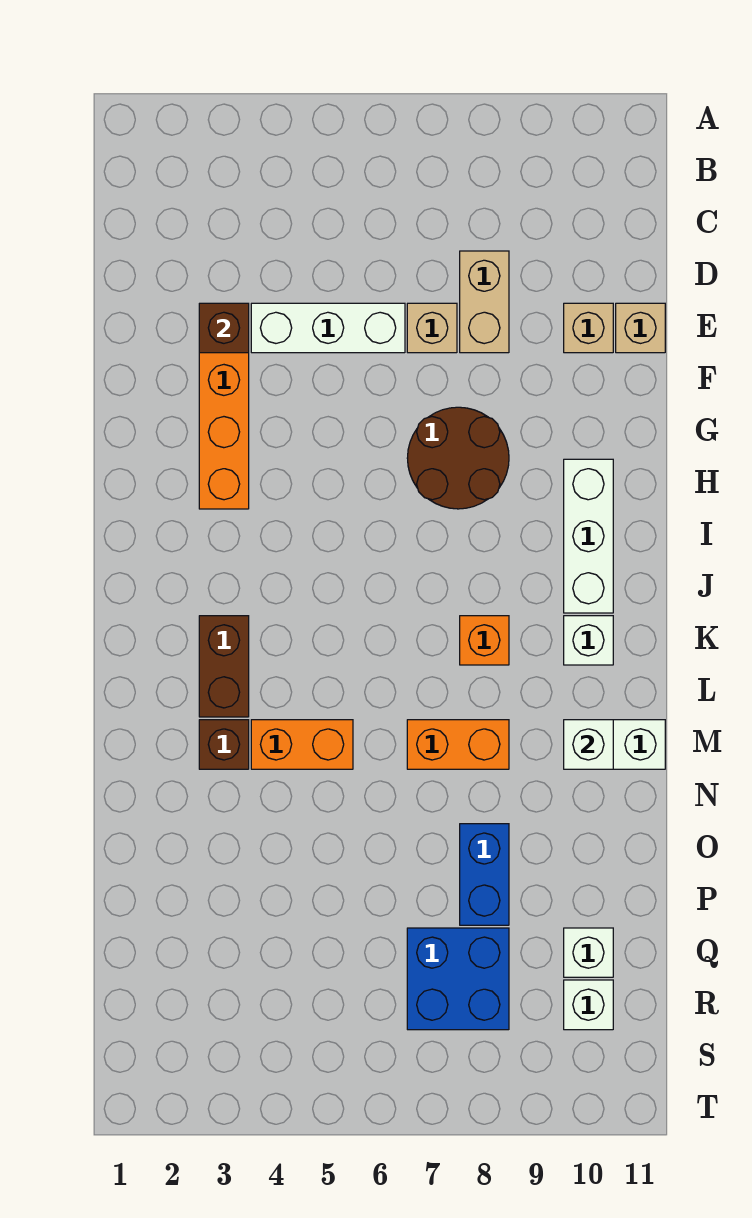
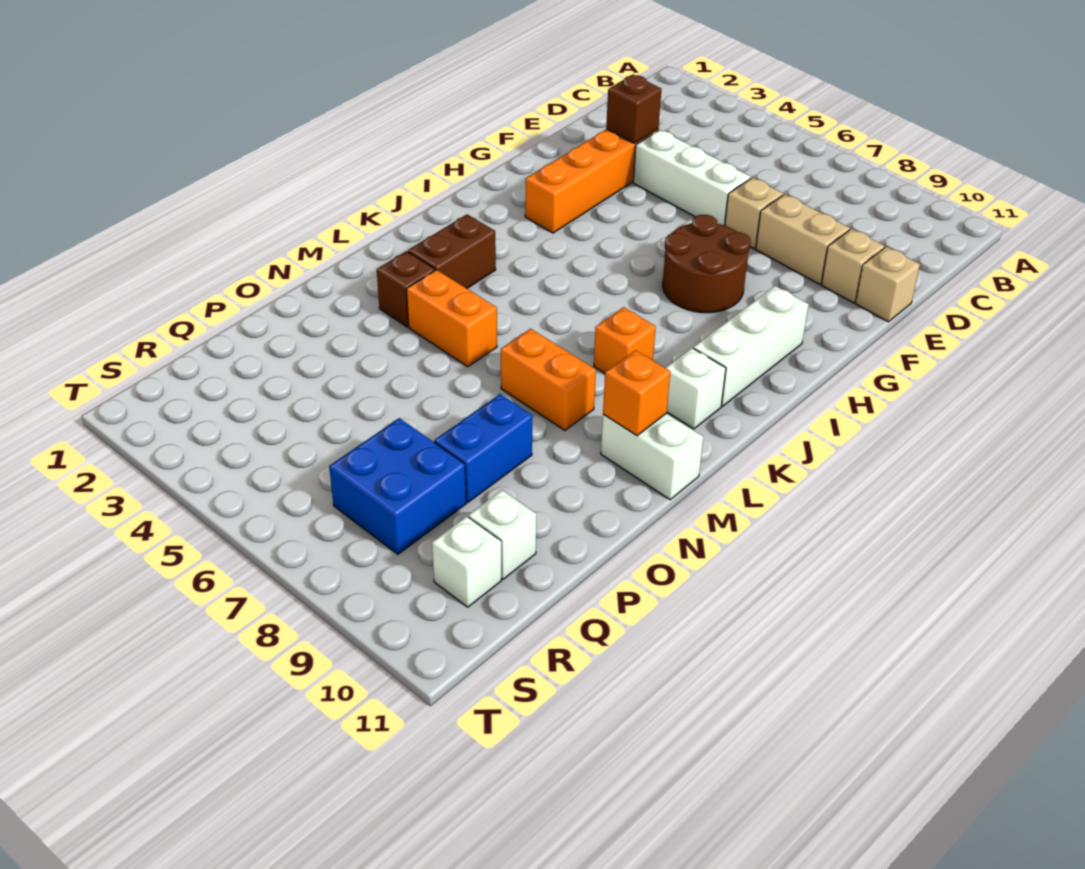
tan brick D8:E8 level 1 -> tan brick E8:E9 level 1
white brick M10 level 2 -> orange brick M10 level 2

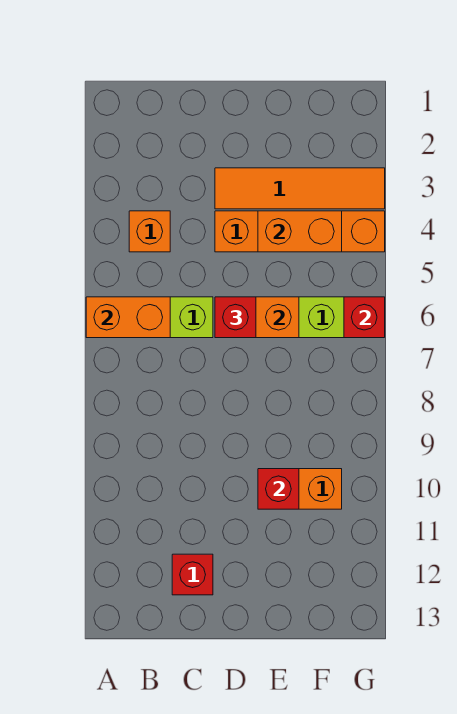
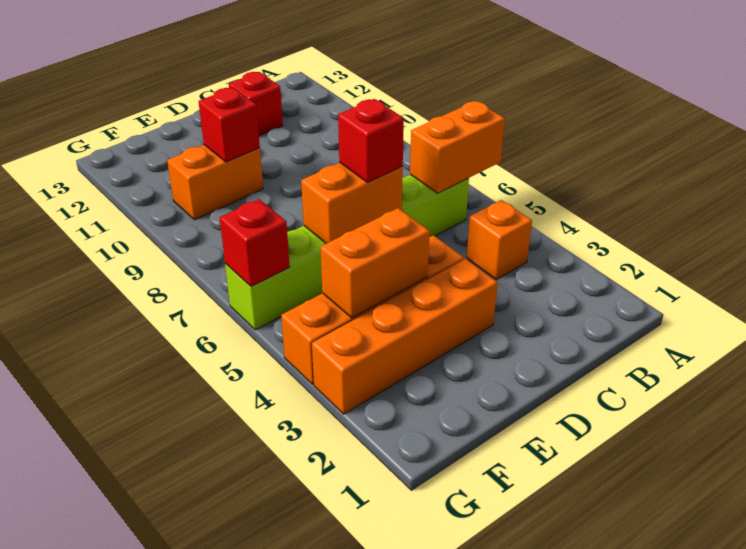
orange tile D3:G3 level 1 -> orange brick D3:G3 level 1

§ **Instructions to follow**: Out of the data above, return each line where the word "orange" can be found.

§ **Response below**:
white brick M10 level 2 -> orange brick M10 level 2
orange tile D3:G3 level 1 -> orange brick D3:G3 level 1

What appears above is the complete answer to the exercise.